[[ DATA SEGMENT open ]]

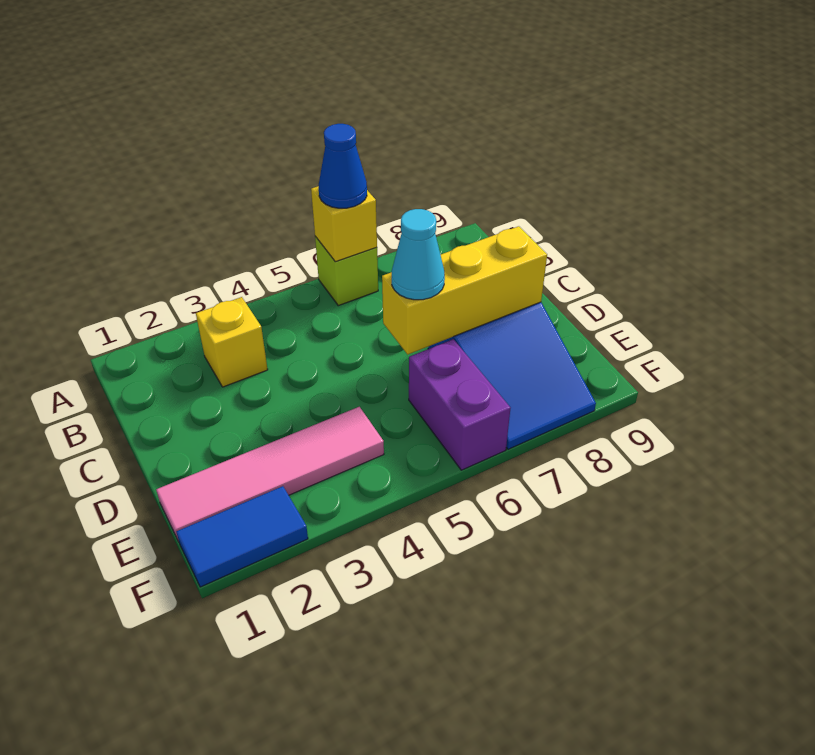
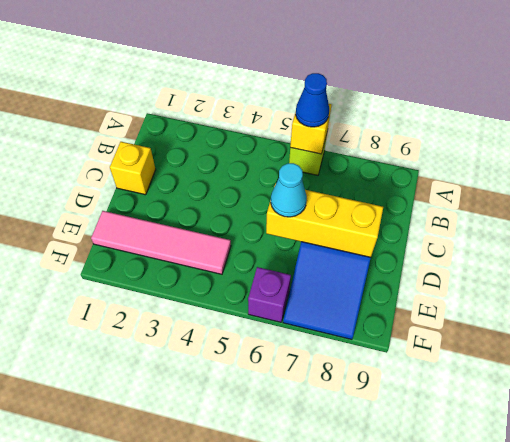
yellow brick B3 level 1 -> yellow brick C1 level 1
purple brick E6:F6 level 1 -> purple brick F6 level 1
blue tile F1:F2 level 1 -> none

[[ DATA SEGMENT closed ]]

- **EXERCISE DESCRIPTION**: Only the pictures are dropped. Otherwise, write out the listing exactly.

- **WRITTEN SOLUTION**:
yellow brick B3 level 1 -> yellow brick C1 level 1
purple brick E6:F6 level 1 -> purple brick F6 level 1
blue tile F1:F2 level 1 -> none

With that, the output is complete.